#### Data to examine
┌──
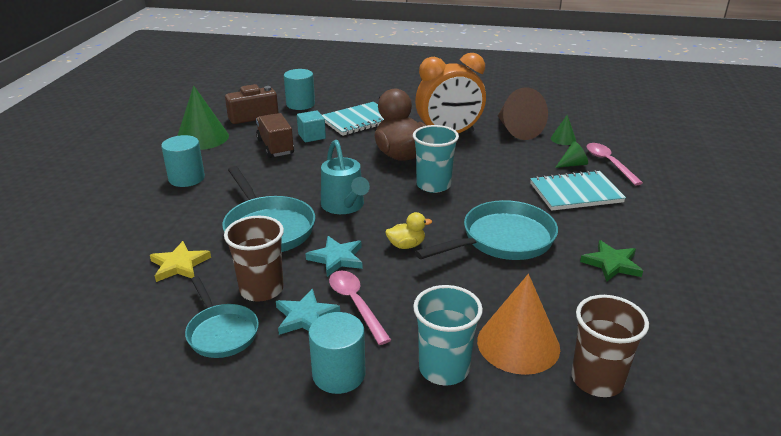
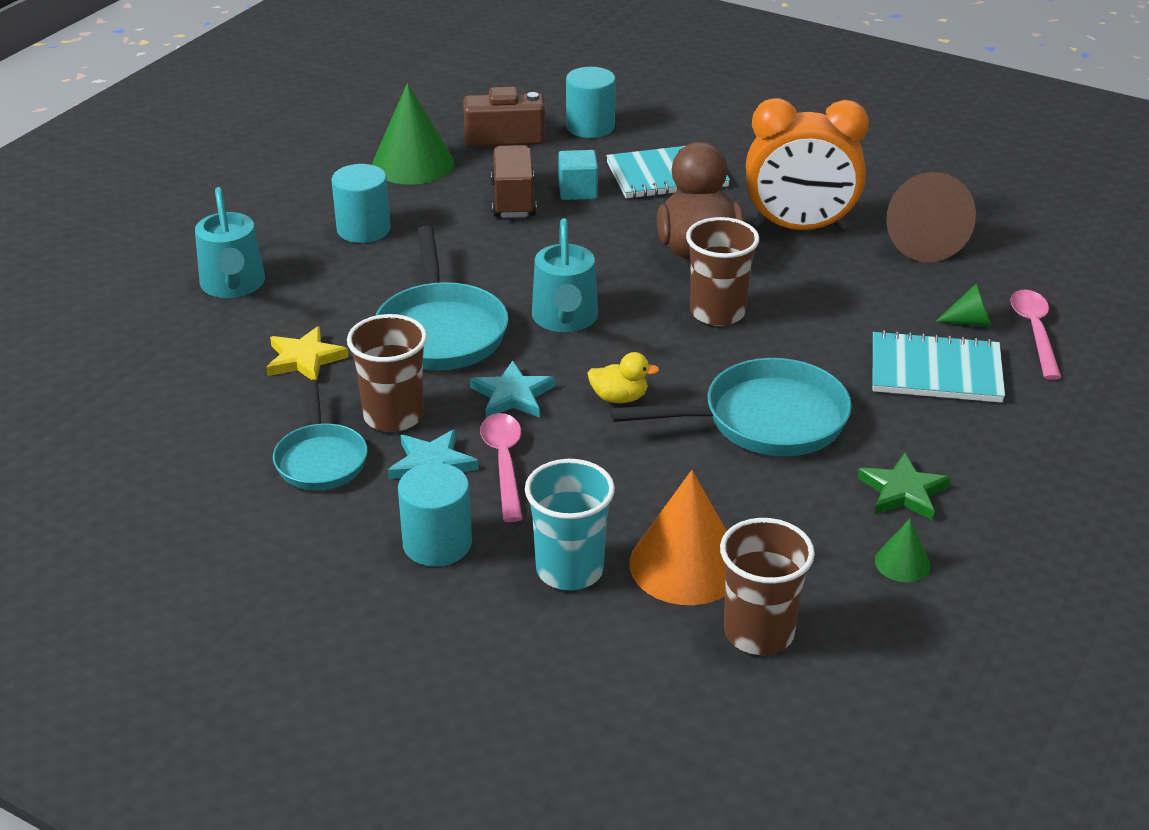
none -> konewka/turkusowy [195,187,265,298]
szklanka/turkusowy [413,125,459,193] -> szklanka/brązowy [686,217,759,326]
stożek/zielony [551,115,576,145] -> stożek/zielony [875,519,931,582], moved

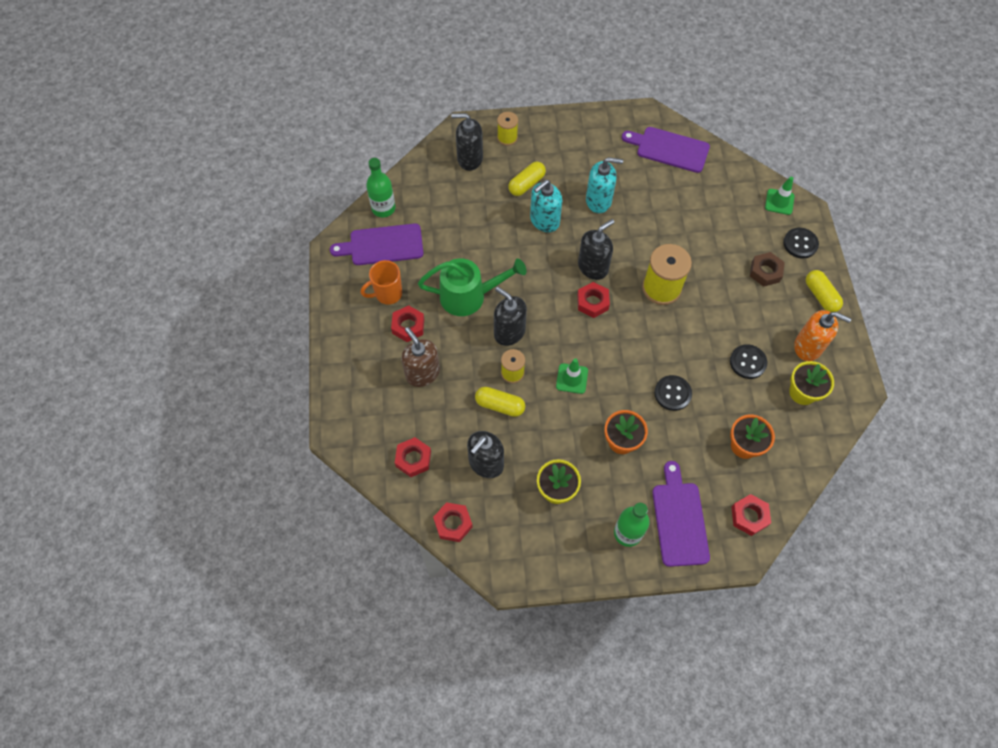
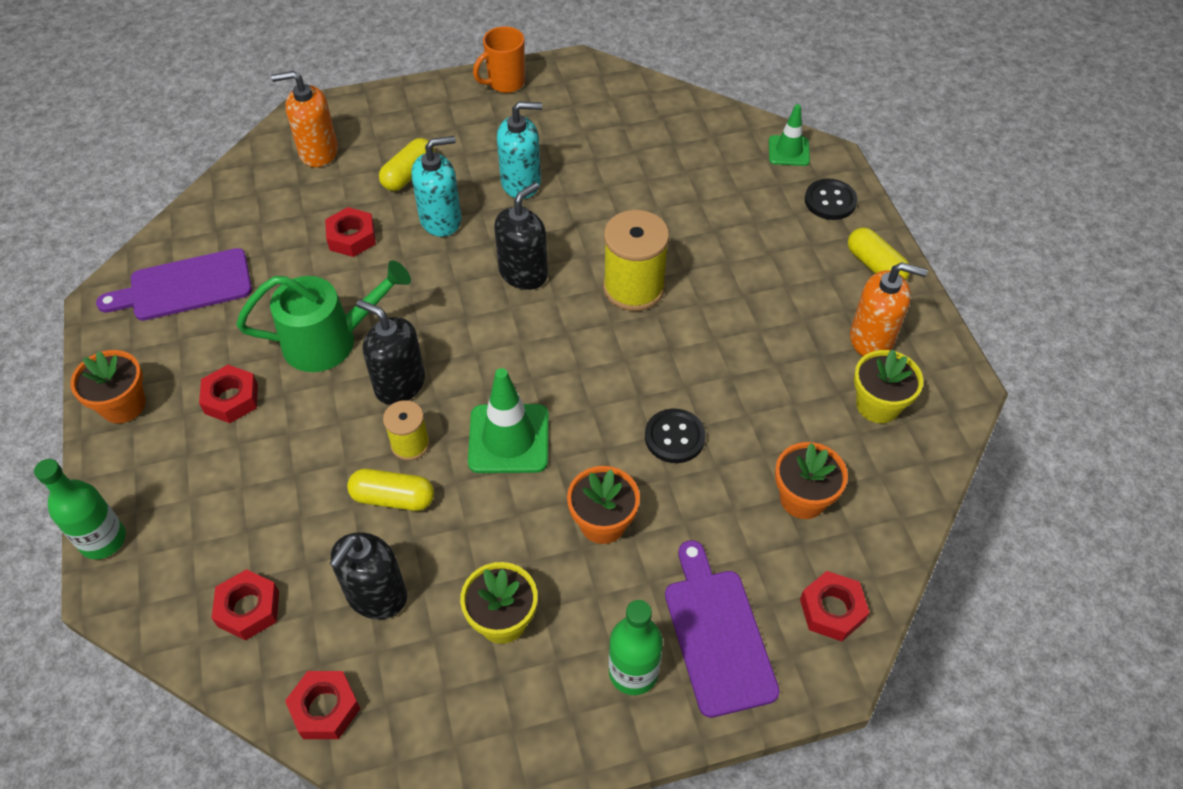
butelka/zielony [366,158,396,217] -> butelka/zielony [34,459,126,559], moved
none -> doniczka/pomarańczowy [70,350,146,423]
dozownik mydła/czarny [451,113,483,171] -> dozownik mydła/pomarańczowy [271,71,338,167]
nakrętka/czerwony [577,282,610,318] -> nakrętka/czerwony [325,207,376,257], moved
dozownik mydła/turkusowy [530,180,562,233] -> dozownik mydła/turkusowy [411,136,461,237], 150 degrees counterclockwise
pachołek/zielony [556,358,588,394] -> pachołek/zielony [468,368,549,473], x1.61
kubek/pomarańczowy [361,260,402,305] -> kubek/pomarańczowy [473,26,525,93], moved
dozownik mydła/brązowy [401,327,440,387] -> none
szpulka/żółty [497,112,518,146] -> none
deska do krojenia/fioletowy [622,127,710,173] -> none
guzik/czarny [730,344,767,379] -> none
nakrętka/brązowy [750,252,785,287] -> none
└──
#### What you should do
The reply should hold only the lines running from the top of the records to the line containing "szklanka/turkusowy [413,125,459,193] ->", both included, copied exactly with no pictures.

#### Solution to this task
none -> konewka/turkusowy [195,187,265,298]
szklanka/turkusowy [413,125,459,193] -> szklanka/brązowy [686,217,759,326]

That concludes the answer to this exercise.